Source material:
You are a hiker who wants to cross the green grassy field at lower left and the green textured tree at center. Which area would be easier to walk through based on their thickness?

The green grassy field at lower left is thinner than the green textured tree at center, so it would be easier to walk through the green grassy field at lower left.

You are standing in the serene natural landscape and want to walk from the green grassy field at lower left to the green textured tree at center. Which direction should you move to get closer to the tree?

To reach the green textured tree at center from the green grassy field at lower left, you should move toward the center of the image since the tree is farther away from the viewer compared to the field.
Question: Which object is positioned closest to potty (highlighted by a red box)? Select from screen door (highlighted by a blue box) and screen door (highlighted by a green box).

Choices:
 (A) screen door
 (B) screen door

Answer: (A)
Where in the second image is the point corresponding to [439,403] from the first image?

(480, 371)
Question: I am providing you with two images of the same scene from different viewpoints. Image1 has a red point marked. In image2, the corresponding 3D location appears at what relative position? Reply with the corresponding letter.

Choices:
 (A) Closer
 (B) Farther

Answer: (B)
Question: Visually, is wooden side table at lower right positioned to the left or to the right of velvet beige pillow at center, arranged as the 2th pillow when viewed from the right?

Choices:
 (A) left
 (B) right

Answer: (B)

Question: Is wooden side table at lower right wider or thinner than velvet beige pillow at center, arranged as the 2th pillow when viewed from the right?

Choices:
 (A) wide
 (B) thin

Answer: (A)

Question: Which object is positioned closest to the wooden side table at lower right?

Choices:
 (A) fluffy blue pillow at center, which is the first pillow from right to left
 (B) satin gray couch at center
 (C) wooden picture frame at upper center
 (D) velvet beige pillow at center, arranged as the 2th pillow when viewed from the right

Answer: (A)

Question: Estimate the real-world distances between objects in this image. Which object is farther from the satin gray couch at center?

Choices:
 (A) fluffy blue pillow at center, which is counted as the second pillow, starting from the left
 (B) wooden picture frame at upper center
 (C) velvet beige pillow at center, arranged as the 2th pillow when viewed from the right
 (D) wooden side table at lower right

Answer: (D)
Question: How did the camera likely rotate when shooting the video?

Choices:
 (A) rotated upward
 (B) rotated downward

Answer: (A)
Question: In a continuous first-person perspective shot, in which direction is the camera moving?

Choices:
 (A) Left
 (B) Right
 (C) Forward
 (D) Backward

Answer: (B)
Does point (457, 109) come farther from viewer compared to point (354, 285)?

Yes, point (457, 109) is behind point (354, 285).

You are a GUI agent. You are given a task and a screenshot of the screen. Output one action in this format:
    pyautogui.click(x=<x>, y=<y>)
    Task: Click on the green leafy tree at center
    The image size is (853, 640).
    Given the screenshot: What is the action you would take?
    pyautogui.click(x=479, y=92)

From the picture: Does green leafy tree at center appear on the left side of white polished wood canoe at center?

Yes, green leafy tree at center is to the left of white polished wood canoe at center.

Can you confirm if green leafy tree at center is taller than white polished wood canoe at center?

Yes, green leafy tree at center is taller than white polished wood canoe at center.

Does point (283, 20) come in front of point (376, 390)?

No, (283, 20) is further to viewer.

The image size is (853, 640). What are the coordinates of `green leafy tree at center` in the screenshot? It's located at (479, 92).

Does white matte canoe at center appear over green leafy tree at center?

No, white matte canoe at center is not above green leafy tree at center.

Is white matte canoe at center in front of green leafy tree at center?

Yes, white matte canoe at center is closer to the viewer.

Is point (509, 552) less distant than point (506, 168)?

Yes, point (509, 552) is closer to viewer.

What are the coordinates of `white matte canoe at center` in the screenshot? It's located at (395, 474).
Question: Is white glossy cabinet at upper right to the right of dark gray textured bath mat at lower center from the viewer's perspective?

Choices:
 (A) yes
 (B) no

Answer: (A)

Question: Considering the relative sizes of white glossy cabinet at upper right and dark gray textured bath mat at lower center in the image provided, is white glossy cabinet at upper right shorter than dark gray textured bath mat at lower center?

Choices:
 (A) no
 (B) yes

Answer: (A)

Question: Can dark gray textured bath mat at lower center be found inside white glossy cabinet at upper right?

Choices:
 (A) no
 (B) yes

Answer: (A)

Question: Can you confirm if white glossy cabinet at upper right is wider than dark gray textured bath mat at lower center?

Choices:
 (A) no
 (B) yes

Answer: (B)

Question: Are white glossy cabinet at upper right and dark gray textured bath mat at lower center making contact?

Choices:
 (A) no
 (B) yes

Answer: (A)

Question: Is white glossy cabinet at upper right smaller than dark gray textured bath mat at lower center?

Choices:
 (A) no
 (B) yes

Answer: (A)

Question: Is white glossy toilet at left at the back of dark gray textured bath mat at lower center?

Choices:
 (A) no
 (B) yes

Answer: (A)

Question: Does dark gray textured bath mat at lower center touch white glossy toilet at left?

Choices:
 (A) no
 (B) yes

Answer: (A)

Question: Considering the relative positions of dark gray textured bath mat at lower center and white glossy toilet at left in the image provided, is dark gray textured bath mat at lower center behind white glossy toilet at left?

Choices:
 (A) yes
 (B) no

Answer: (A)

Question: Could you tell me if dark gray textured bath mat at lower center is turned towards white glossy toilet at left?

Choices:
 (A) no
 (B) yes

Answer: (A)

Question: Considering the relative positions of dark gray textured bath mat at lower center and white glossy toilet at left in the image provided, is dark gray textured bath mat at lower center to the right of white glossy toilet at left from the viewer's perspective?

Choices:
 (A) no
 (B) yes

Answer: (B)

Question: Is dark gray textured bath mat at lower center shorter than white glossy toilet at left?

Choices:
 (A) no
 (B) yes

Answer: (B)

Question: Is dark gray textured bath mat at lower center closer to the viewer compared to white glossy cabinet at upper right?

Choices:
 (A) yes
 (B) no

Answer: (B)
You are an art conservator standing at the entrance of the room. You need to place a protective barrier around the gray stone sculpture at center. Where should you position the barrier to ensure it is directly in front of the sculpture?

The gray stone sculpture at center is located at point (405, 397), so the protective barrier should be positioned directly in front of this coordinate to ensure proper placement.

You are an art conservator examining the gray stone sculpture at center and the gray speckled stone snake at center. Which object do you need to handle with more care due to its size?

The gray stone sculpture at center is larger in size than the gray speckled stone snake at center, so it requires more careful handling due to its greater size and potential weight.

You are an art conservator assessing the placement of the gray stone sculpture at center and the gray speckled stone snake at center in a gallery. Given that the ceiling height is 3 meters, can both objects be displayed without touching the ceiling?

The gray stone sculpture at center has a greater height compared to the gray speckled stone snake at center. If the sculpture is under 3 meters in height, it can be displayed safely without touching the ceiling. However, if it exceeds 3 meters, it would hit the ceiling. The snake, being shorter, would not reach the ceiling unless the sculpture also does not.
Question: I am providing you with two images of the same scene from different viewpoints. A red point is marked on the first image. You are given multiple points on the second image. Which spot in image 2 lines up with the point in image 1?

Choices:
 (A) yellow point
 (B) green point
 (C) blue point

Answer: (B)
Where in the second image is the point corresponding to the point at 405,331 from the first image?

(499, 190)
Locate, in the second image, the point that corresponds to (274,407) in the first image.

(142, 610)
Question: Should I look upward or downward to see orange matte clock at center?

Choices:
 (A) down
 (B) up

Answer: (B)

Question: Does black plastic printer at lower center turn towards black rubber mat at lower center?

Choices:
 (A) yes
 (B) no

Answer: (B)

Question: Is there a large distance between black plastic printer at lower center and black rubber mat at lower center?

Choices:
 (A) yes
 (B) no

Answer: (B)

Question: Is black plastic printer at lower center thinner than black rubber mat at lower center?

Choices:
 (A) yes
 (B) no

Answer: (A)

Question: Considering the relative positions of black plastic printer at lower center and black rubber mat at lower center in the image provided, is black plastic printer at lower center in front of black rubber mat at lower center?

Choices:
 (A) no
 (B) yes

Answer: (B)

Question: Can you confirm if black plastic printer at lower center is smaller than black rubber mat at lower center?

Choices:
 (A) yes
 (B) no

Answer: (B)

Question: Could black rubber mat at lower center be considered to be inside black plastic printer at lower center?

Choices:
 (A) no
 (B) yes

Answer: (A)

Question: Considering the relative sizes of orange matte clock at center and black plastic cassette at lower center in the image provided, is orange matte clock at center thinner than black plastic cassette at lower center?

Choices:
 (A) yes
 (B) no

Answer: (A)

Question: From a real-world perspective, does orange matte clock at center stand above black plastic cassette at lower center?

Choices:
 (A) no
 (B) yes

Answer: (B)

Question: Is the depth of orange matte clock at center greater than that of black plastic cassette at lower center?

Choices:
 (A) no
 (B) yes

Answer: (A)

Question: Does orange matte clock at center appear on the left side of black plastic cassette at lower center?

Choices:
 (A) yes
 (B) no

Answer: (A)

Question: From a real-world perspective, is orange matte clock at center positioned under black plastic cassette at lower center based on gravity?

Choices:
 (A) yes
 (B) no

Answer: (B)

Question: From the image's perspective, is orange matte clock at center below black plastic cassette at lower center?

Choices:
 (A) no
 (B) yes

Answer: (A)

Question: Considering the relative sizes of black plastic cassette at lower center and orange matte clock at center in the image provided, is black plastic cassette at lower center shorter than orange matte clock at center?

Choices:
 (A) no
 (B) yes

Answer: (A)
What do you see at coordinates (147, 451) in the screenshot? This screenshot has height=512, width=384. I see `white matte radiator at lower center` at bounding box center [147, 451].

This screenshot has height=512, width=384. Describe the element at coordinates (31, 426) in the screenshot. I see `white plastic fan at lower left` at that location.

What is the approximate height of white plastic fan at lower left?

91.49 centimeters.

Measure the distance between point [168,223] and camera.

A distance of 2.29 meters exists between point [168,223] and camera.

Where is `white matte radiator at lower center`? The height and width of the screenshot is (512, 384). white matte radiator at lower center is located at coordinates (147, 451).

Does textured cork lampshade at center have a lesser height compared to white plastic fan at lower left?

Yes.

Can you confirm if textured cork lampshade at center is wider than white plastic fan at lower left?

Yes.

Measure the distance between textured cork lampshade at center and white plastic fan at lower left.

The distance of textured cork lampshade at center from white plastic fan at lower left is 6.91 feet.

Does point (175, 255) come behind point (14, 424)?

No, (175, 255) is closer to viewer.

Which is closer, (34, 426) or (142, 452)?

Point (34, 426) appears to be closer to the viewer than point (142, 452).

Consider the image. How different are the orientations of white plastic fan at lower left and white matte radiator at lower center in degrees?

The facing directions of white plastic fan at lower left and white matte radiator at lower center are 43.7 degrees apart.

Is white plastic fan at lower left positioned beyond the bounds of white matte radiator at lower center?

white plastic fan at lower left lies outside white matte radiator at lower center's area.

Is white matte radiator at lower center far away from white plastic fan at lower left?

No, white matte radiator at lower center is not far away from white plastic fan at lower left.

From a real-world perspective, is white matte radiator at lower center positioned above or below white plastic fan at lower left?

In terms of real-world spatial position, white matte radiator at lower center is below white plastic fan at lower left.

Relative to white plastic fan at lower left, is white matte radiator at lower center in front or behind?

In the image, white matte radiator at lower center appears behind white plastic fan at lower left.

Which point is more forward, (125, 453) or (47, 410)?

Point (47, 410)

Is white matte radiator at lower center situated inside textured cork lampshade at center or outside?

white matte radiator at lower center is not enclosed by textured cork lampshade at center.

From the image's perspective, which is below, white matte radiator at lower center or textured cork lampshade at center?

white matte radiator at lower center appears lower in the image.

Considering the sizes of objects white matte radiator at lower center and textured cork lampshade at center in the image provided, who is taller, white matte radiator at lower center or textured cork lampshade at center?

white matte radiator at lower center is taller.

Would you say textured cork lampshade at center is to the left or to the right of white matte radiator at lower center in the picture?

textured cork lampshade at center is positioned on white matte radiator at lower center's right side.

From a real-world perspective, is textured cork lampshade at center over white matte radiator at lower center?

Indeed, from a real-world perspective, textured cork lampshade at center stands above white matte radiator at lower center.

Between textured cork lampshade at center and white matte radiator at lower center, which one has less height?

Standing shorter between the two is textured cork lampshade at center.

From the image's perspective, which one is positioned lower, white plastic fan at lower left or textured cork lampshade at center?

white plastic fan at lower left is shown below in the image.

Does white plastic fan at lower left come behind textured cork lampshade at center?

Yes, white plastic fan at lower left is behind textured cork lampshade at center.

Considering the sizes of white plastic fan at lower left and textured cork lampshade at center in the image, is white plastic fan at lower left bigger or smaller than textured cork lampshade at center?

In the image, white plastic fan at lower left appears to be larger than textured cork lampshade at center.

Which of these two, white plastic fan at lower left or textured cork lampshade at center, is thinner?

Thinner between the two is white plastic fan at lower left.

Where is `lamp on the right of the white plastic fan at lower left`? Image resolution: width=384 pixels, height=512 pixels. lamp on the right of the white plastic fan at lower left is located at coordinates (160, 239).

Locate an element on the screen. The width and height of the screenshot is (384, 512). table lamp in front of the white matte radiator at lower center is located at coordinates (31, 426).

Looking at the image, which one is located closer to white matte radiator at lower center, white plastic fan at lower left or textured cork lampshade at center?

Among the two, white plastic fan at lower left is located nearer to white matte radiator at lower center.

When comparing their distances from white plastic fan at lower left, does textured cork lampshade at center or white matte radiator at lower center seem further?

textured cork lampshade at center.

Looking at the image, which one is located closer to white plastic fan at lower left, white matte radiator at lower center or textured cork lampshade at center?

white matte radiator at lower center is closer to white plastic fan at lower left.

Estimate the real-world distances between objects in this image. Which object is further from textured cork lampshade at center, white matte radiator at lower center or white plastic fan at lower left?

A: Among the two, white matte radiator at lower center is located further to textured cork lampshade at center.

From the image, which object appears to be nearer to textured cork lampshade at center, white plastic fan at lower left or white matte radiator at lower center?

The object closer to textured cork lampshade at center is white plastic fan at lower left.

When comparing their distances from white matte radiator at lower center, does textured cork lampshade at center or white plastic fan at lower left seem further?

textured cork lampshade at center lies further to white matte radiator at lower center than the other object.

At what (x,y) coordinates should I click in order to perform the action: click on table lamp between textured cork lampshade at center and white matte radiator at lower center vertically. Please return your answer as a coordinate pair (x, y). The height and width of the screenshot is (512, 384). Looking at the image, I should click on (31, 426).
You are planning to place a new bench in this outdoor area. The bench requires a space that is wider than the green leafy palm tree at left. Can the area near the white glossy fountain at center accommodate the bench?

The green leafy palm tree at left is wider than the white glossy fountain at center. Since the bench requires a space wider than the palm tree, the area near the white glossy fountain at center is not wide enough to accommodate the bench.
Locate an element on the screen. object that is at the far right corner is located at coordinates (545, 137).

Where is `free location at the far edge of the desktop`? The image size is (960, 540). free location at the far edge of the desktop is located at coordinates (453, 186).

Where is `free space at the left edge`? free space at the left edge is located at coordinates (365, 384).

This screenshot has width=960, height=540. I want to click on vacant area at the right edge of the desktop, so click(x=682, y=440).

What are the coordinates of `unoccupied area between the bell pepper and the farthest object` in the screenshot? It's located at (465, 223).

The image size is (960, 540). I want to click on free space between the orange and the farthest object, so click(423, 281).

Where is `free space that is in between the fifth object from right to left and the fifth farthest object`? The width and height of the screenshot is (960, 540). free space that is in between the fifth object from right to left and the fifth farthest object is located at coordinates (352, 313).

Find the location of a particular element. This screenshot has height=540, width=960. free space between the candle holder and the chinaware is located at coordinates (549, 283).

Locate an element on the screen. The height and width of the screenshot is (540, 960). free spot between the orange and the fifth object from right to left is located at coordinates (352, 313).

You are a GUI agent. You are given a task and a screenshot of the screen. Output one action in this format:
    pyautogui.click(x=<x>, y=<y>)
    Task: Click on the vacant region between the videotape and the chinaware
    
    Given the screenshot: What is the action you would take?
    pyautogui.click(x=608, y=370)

What needs to be done: Take the lines above from the one containing "The green leafy palm tree at left is" through the one containing "The image size is (960, 540). I" and arrange them as a JSON list of strings, one string per line, leaving out blank lines.

Result for this exercise:
[
  "The green leafy palm tree at left is wider than the white glossy fountain at center. Since the bench requires a space wider than the palm tree, the area near the white glossy fountain at center is not wide enough to accommodate the bench.",
  "Locate an element on the screen. object that is at the far right corner is located at coordinates (545, 137).",
  "Where is `free location at the far edge of the desktop`? The image size is (960, 540). free location at the far edge of the desktop is located at coordinates (453, 186).",
  "Where is `free space at the left edge`? free space at the left edge is located at coordinates (365, 384).",
  "This screenshot has width=960, height=540. I want to click on vacant area at the right edge of the desktop, so click(x=682, y=440).",
  "What are the coordinates of `unoccupied area between the bell pepper and the farthest object` in the screenshot? It's located at (465, 223).",
  "The image size is (960, 540). I want to click on free space between the orange and the farthest object, so click(423, 281)."
]